#### What is expected
Read the records and gather each line that includes "DGND".

#### Exercise input
╭──

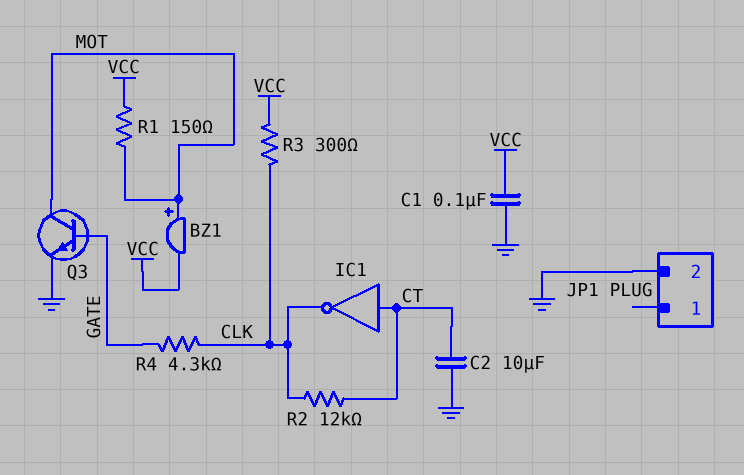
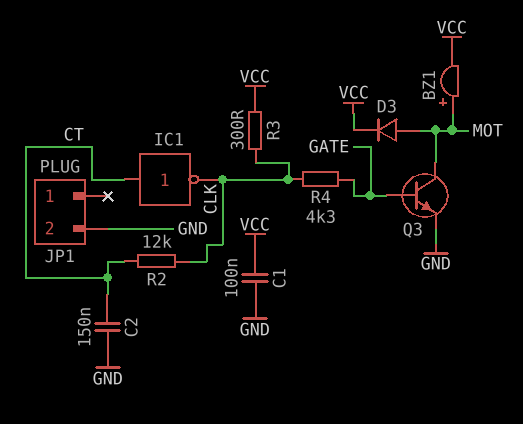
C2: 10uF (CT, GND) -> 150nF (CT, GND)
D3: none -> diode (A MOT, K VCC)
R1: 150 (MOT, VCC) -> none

╰──
╭──

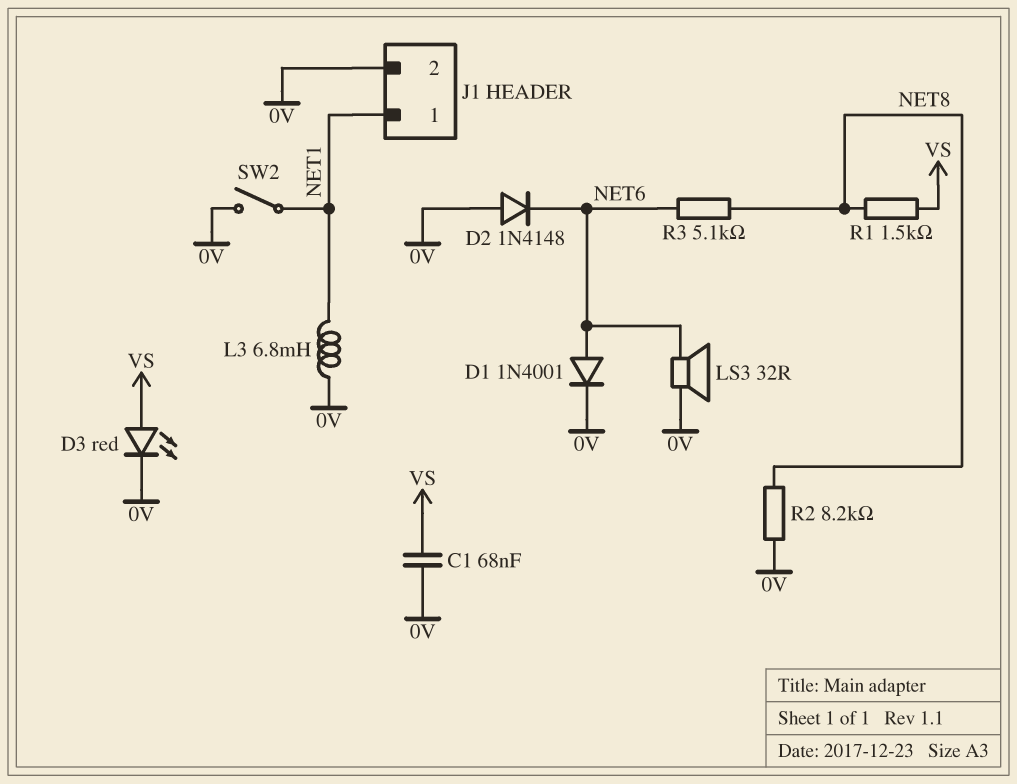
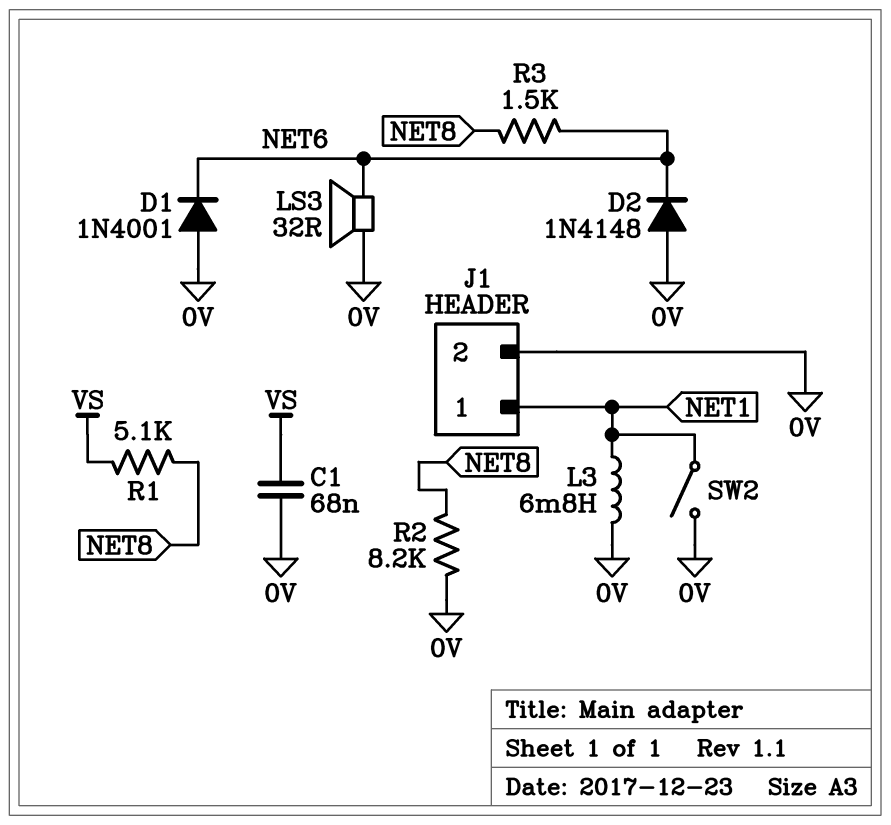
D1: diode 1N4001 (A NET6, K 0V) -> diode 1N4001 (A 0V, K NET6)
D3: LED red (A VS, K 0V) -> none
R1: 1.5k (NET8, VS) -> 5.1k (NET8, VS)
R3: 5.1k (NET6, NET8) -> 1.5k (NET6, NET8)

╰──
╭──

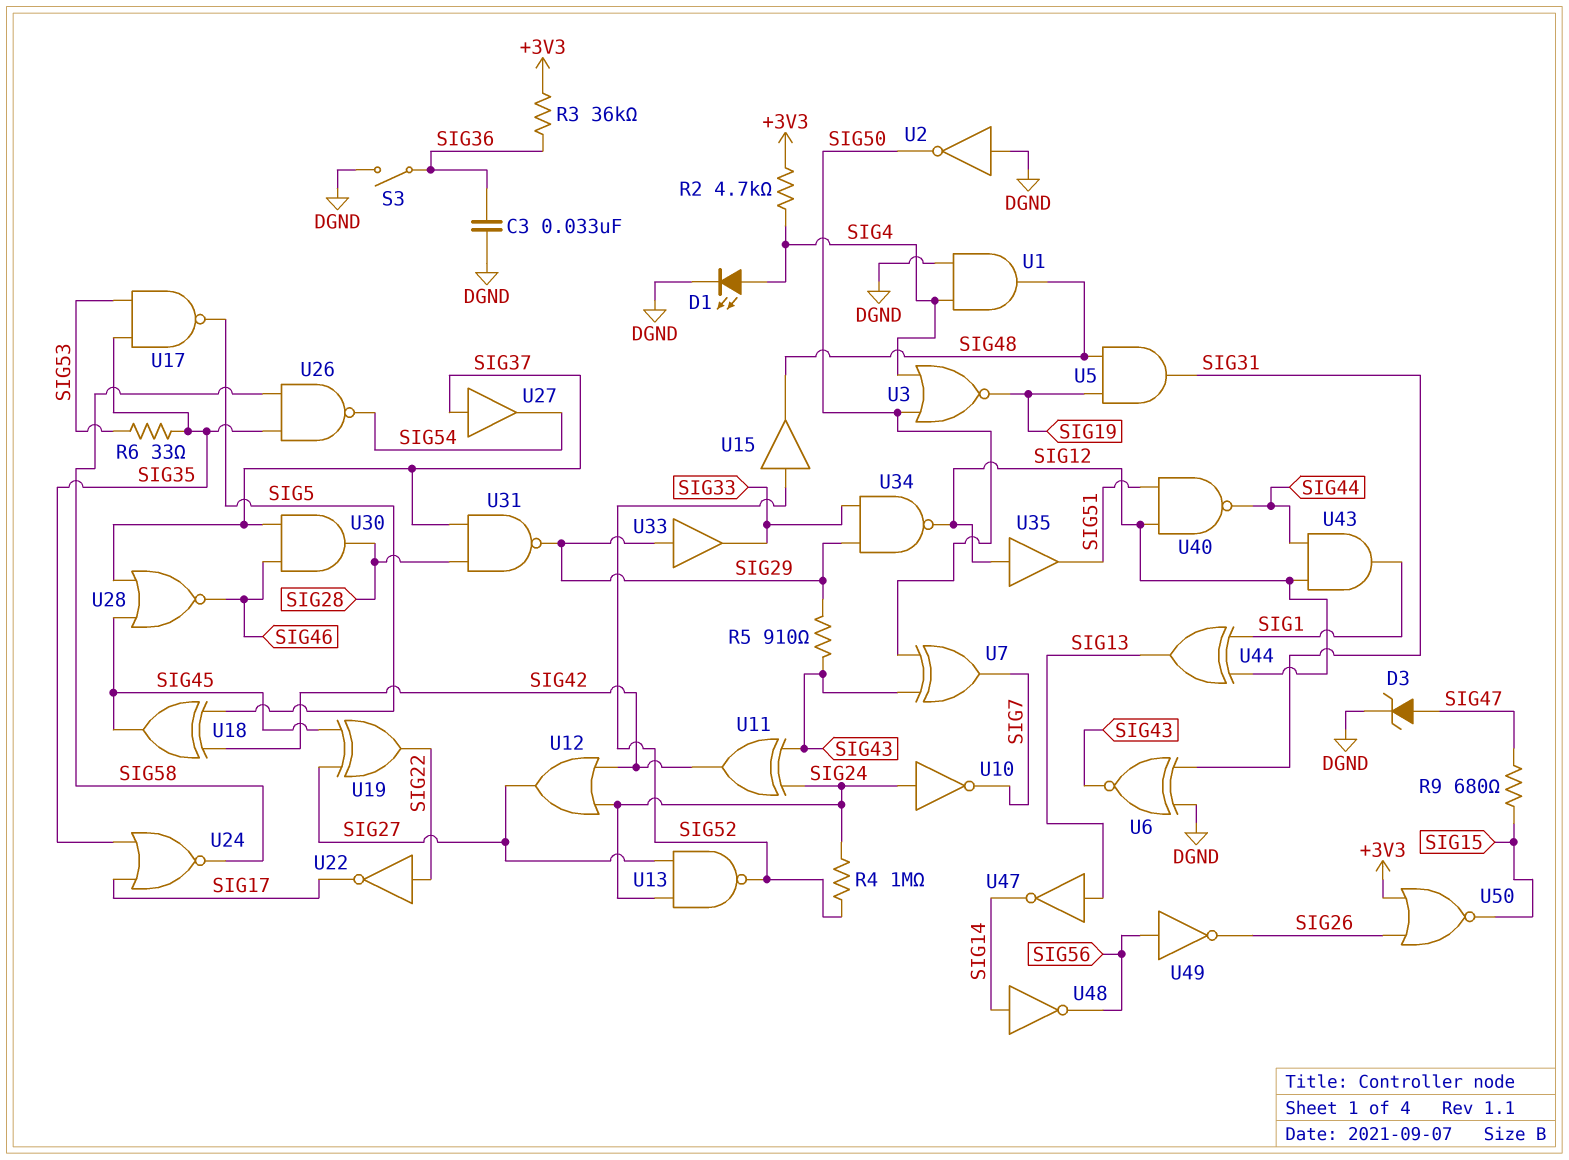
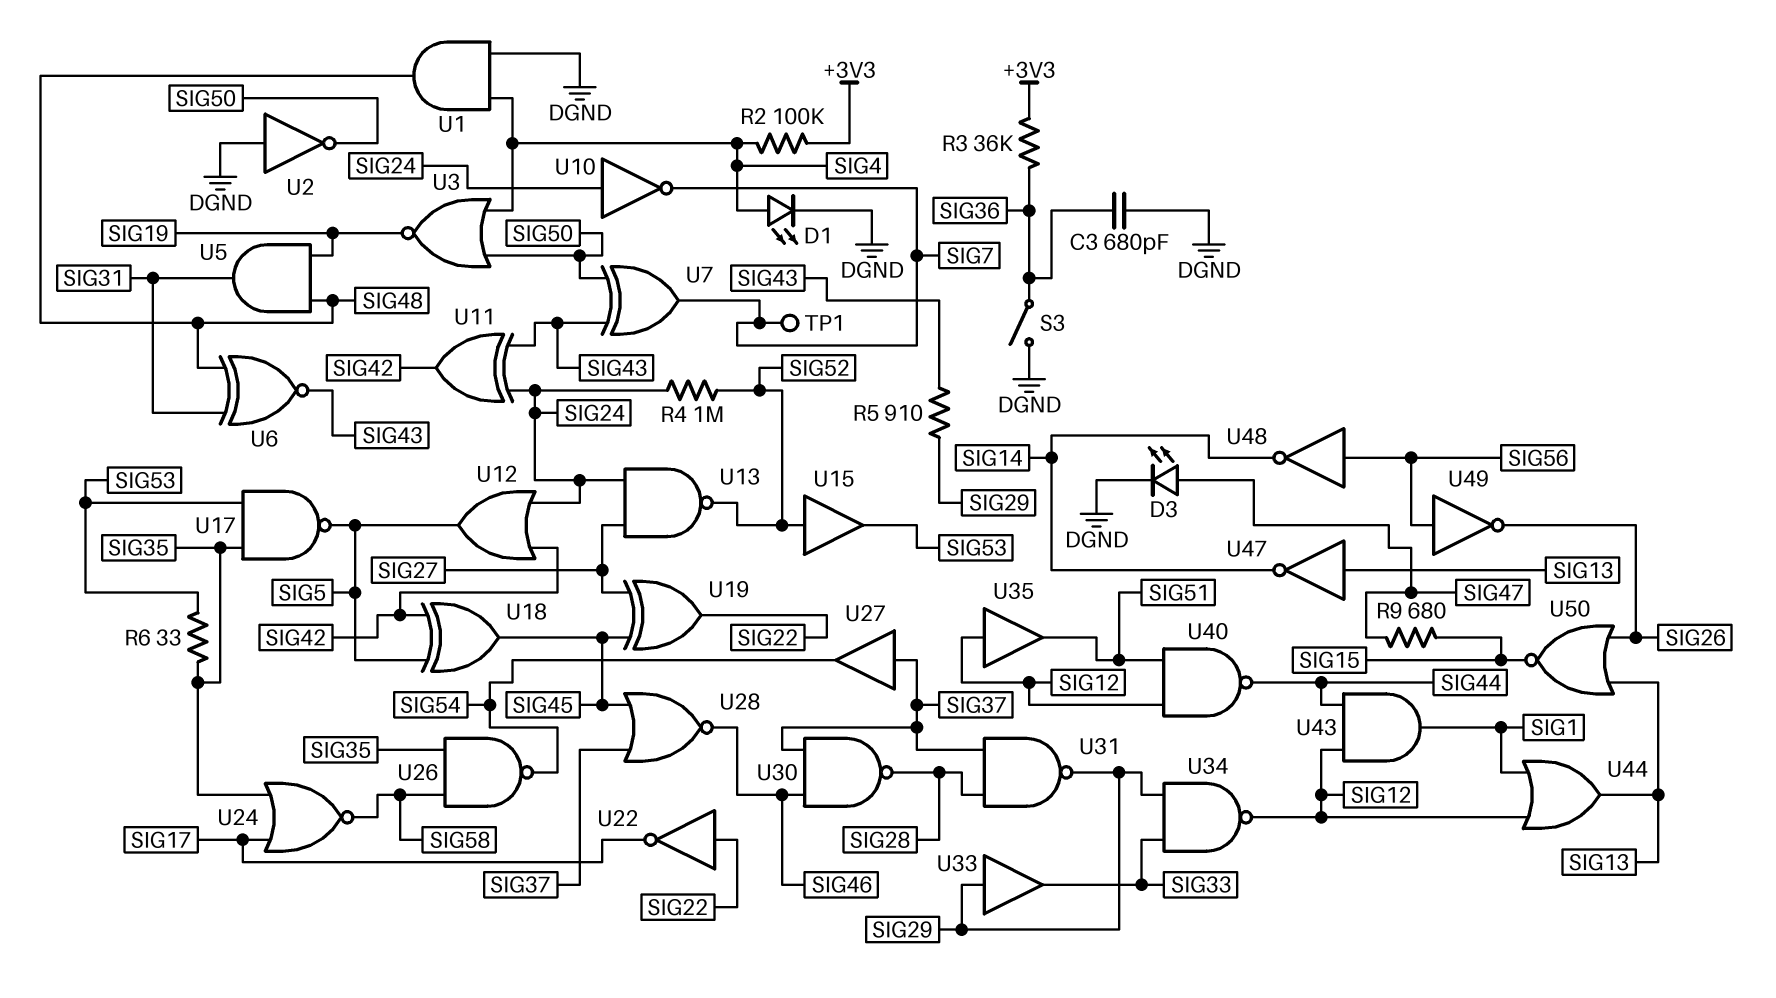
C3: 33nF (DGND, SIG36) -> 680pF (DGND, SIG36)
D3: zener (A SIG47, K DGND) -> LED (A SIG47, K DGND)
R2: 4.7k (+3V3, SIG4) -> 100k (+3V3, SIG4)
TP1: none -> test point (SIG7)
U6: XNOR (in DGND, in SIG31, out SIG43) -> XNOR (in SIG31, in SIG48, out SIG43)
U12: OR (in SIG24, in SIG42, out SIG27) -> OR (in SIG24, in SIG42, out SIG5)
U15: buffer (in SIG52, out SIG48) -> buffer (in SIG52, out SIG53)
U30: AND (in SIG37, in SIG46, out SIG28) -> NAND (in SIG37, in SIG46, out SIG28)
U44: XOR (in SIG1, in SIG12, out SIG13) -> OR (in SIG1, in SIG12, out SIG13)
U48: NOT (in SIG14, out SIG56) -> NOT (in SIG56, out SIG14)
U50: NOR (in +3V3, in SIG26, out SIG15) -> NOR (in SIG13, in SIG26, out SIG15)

╰──

#### Answer to the exercise
C3: 33nF (DGND, SIG36) -> 680pF (DGND, SIG36)
D3: zener (A SIG47, K DGND) -> LED (A SIG47, K DGND)
U6: XNOR (in DGND, in SIG31, out SIG43) -> XNOR (in SIG31, in SIG48, out SIG43)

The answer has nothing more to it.